# [Assigned task]
Write out an exact copy of the line with "camera: 100 degrees right, 10 degrees up" and of each line after it, through the end of the records below.

___ Records for the task ___

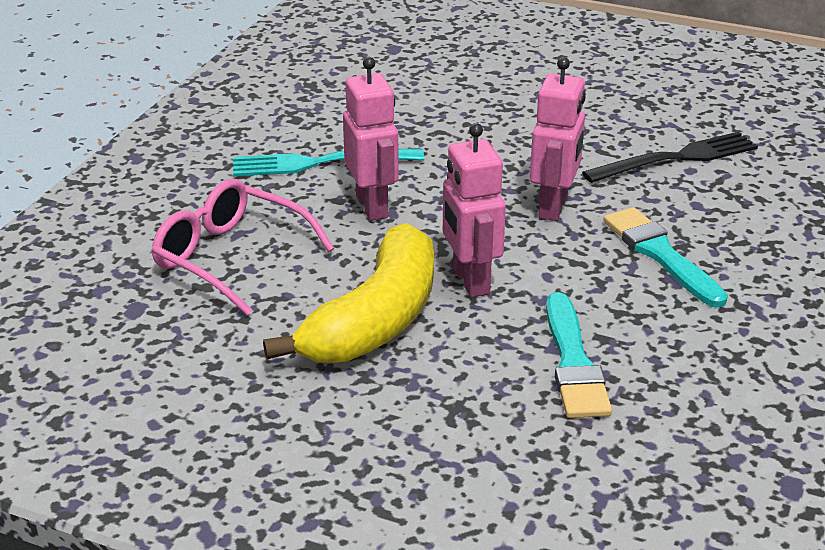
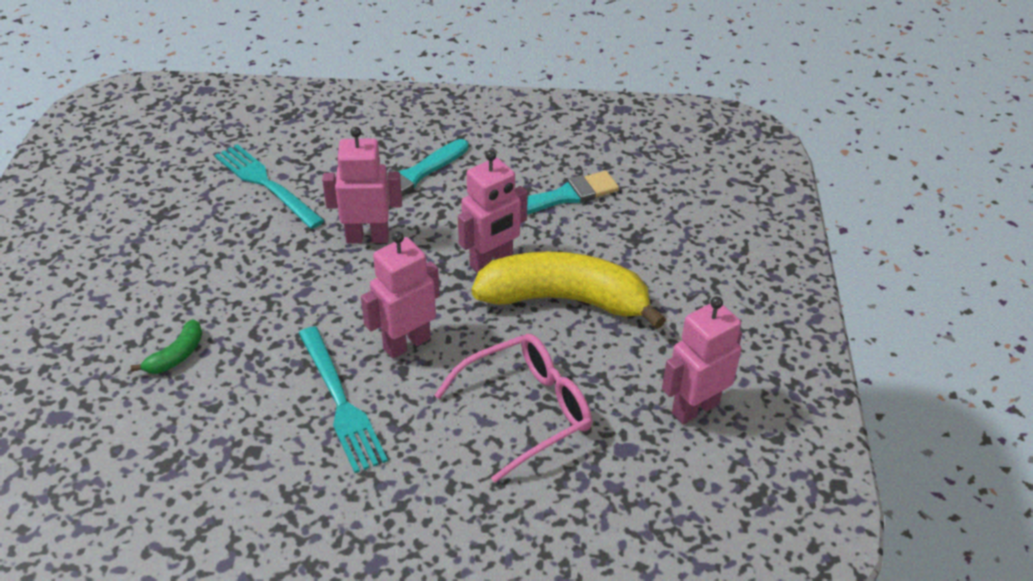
camera: 110 degrees left, 10 degrees up
(147, 371) = (694, 408): none -> pink robot
(232, 258) = (525, 411): pink glasses -> pink glasses turned 135 degrees counterclockwise
(432, 95) = (177, 355): none -> green banana
(678, 158) = (265, 183): black fork -> turquoise fork

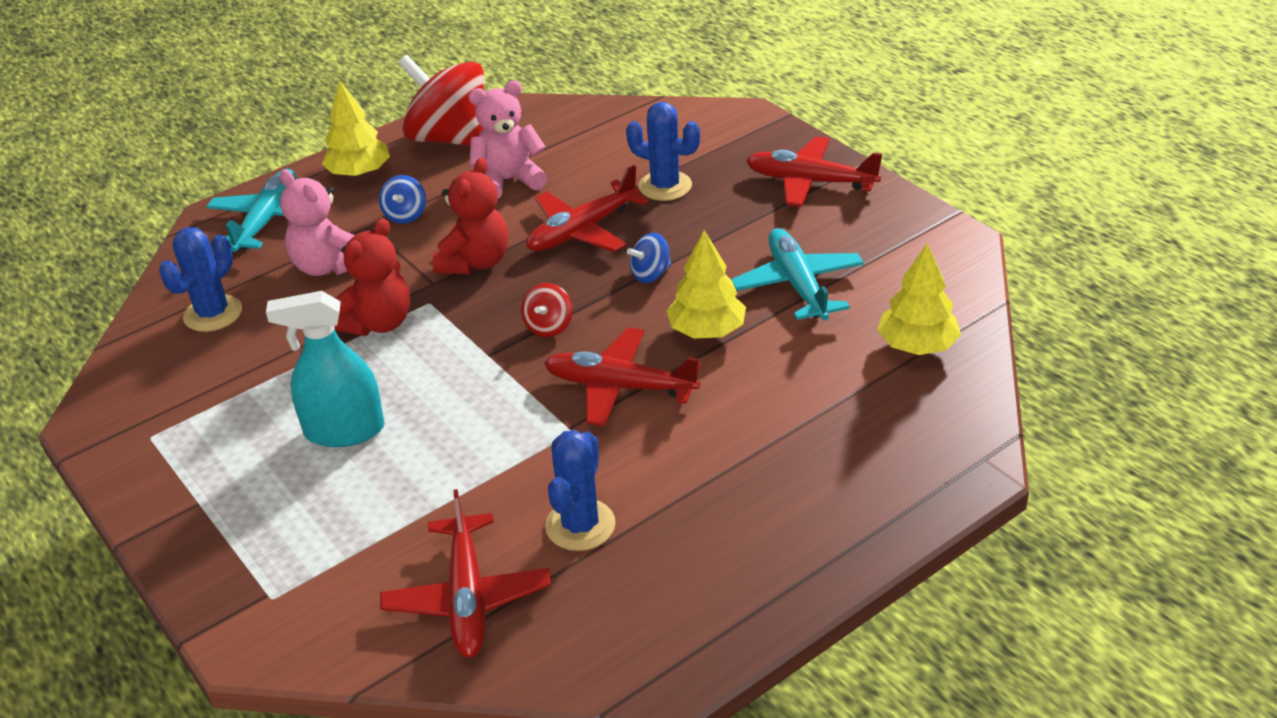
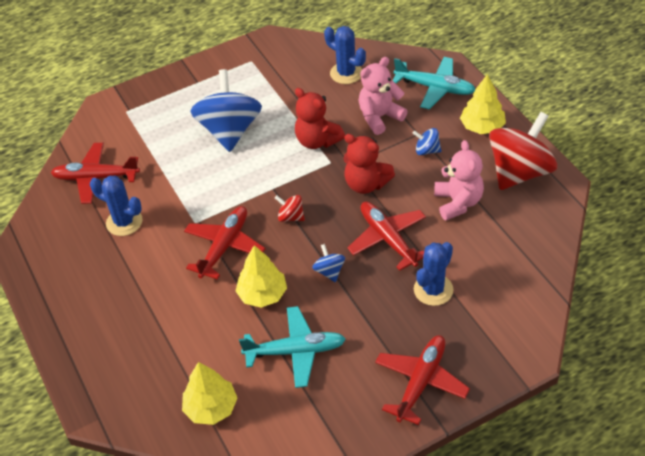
camera: 100 degrees right, 10 degrees up
(344, 431) = (230, 130): turquoise spray bottle -> blue spinning top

___

# [Exercise output]
camera: 100 degrees right, 10 degrees up
(344, 431) = (230, 130): turquoise spray bottle -> blue spinning top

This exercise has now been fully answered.